---------- DATA FOR THE TASK ----------

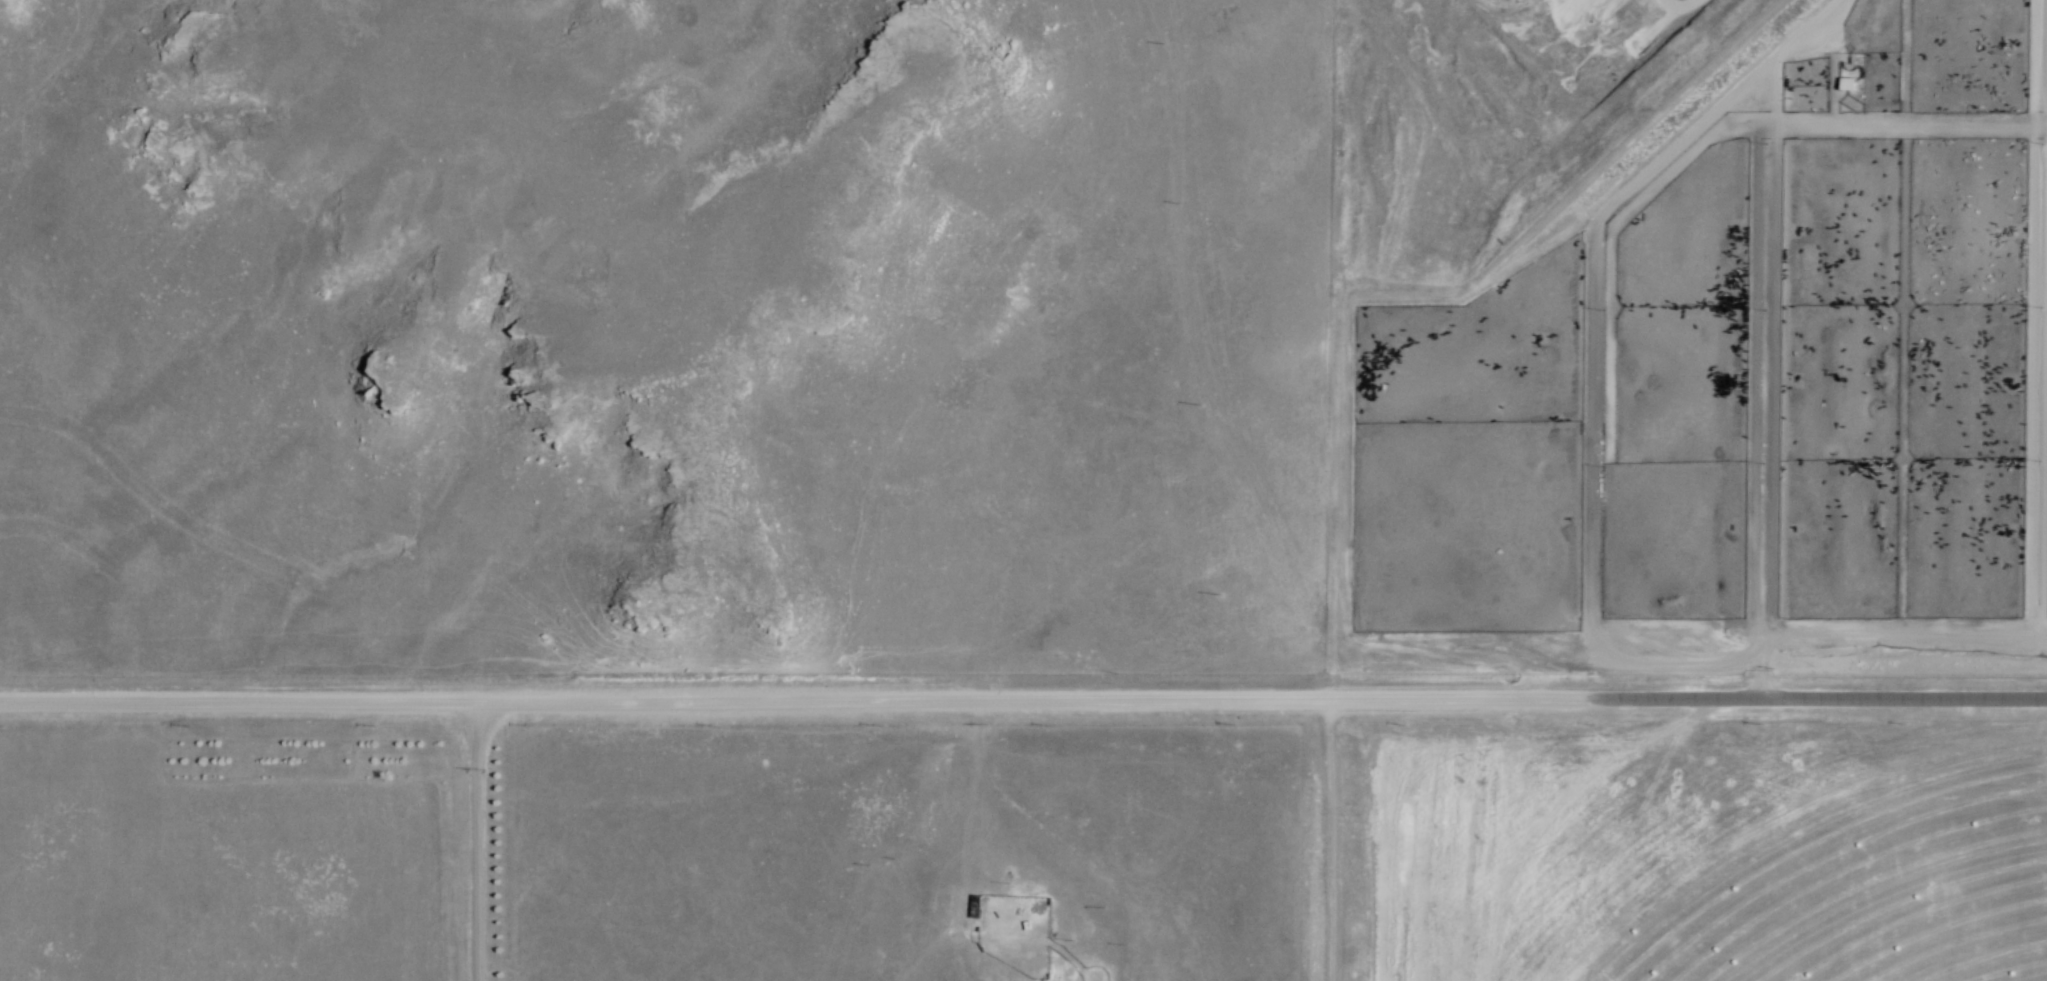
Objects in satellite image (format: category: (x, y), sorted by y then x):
road: (1874, 126)
road: (2034, 317)
road: (1591, 361)
road: (1872, 634)
road: (1818, 701)
road: (795, 702)
road: (472, 843)
crop: (1872, 889)
building: (976, 905)

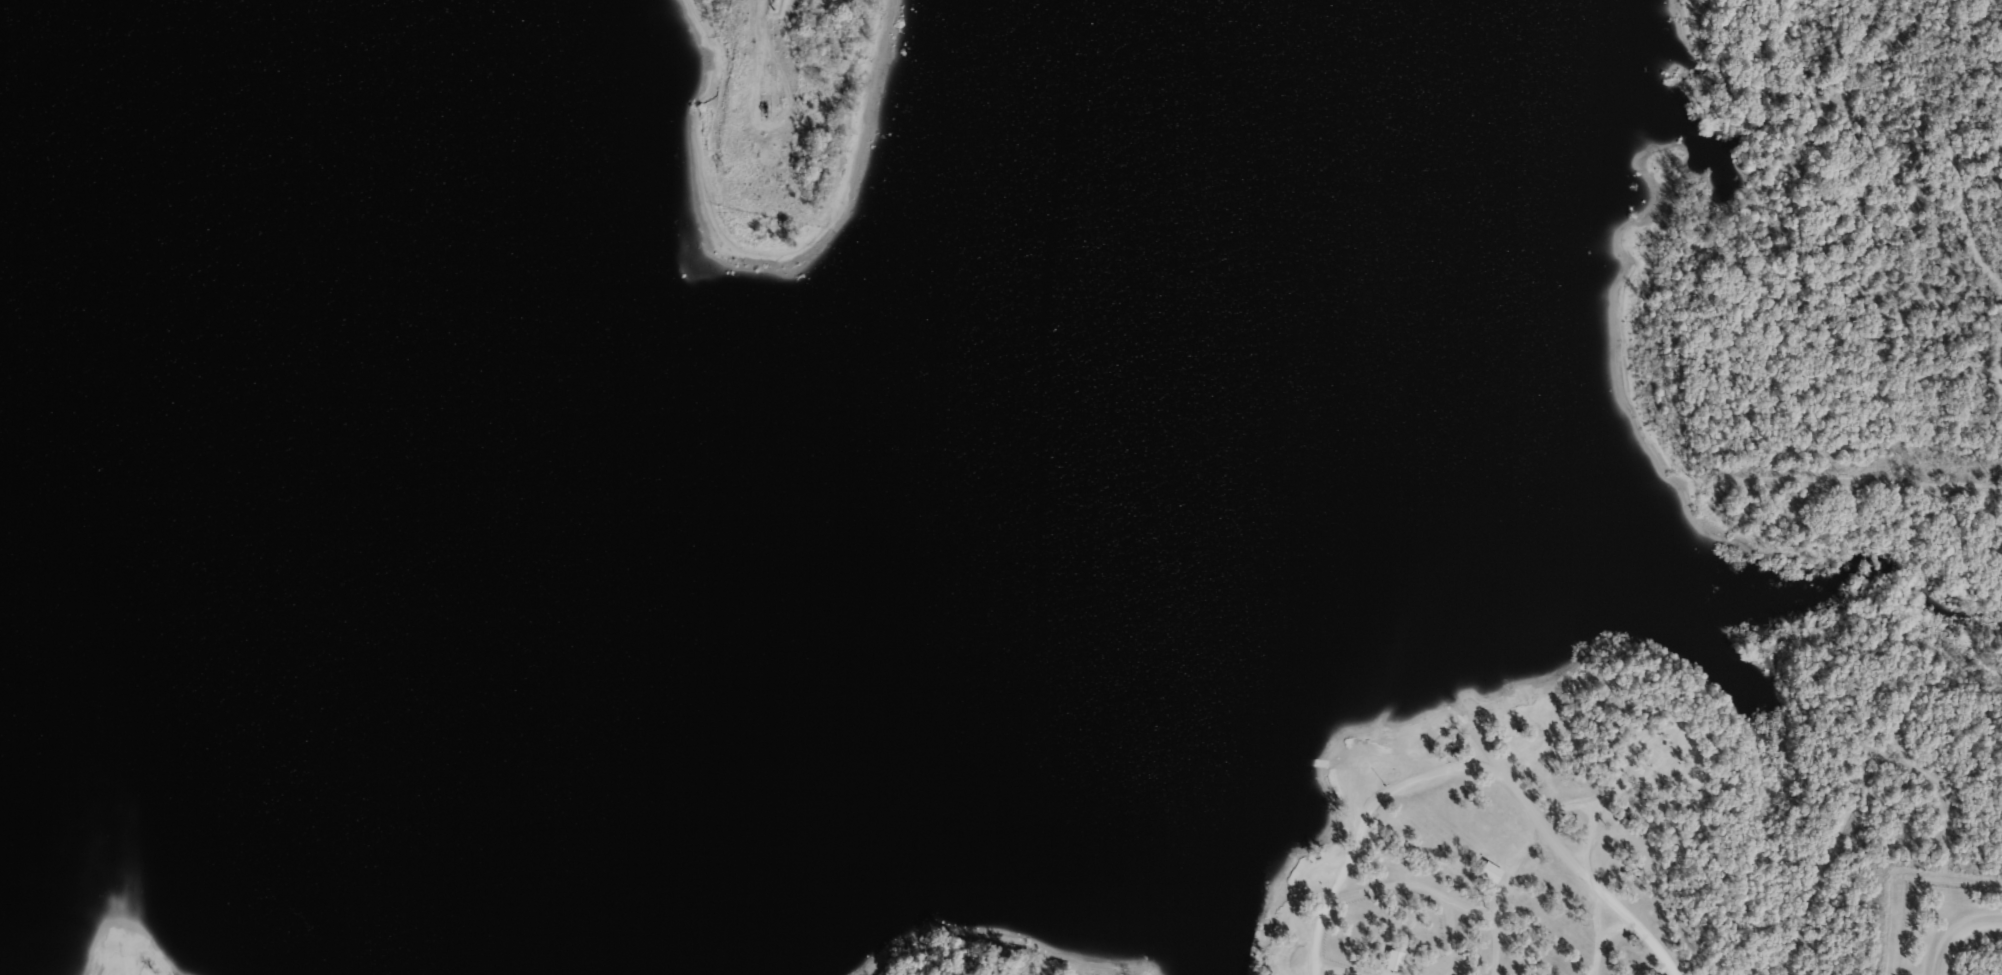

----------

AIM OF THE TASK: The records above are to be repeated word for word, with the pictures omitted.

WRITTEN RESPONSE:
Objects in satellite image (format: category: (x, y), sorted by y then x):
road: (1874, 126)
road: (2034, 317)
road: (1591, 361)
road: (1872, 634)
road: (1818, 701)
road: (795, 702)
road: (472, 843)
crop: (1872, 889)
building: (976, 905)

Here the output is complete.